-- Assignment --
Find the lines of data that contain the string "right", then list them.

-- Information provided --
BEGIN

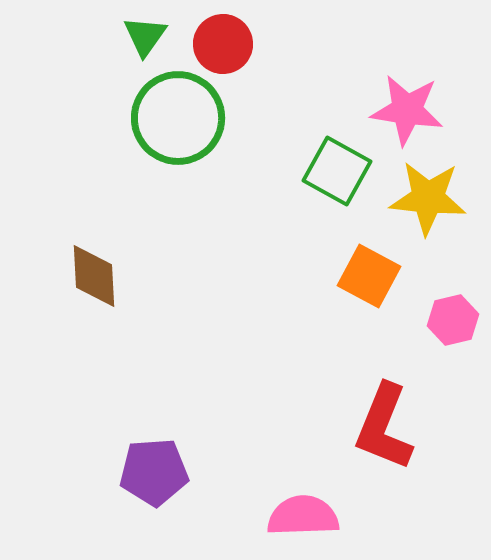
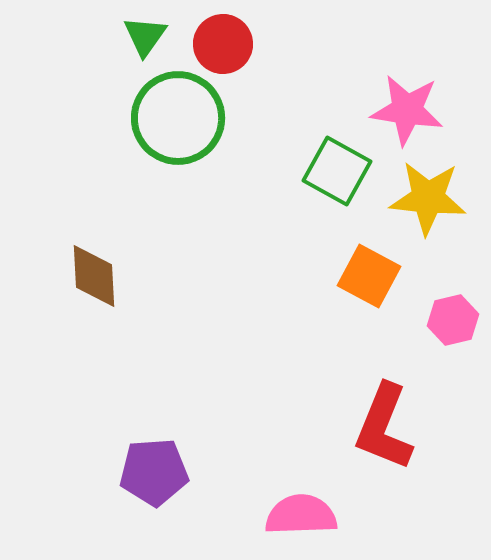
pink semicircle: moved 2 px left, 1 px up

END
BEGIN

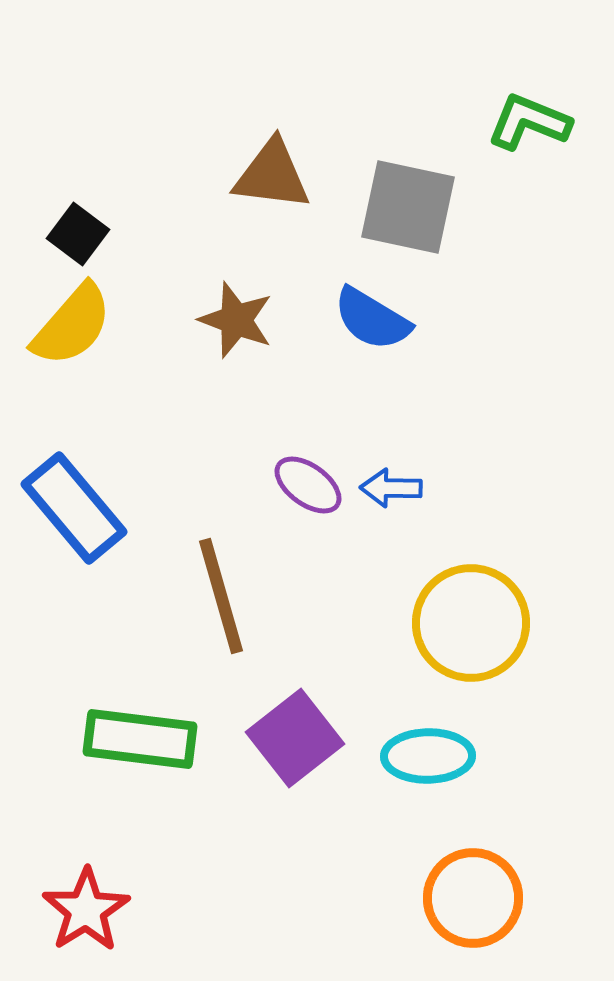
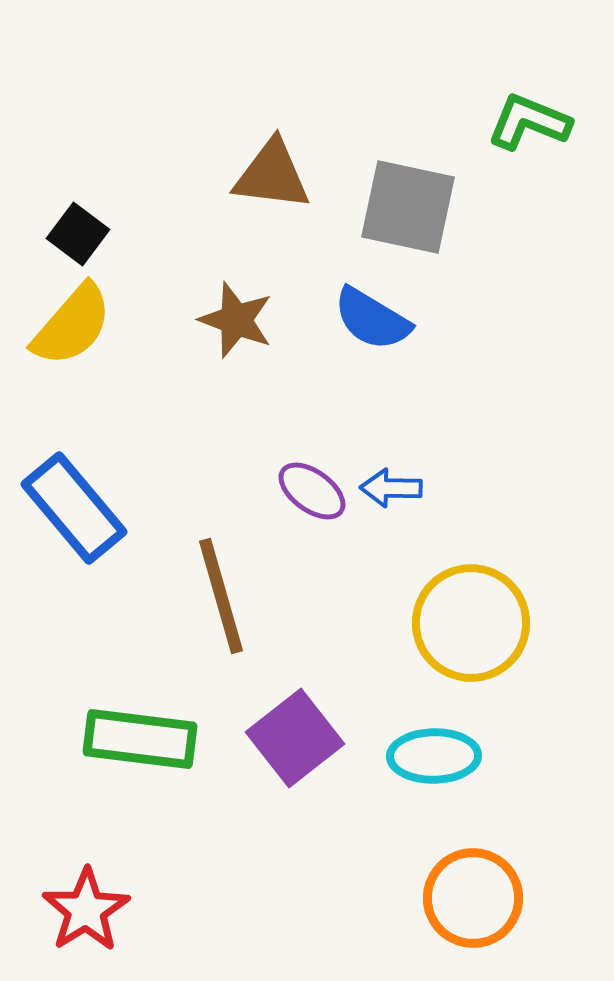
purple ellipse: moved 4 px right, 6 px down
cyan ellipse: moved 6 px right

END
BEGIN

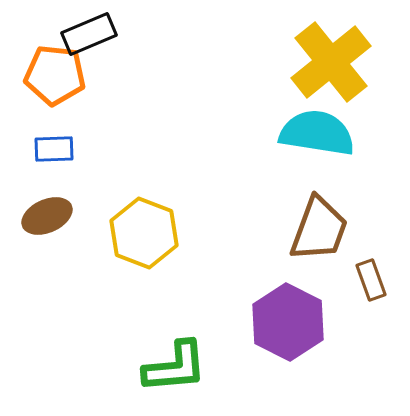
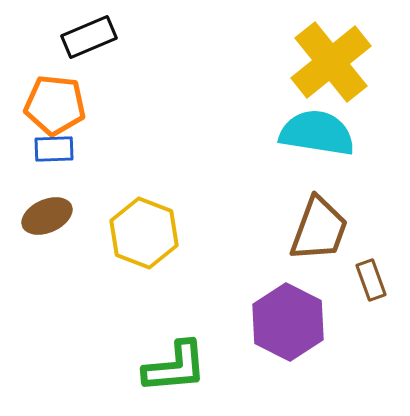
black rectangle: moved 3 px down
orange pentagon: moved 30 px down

END

-- Exercise answer --
purple ellipse: moved 4 px right, 6 px down
cyan ellipse: moved 6 px right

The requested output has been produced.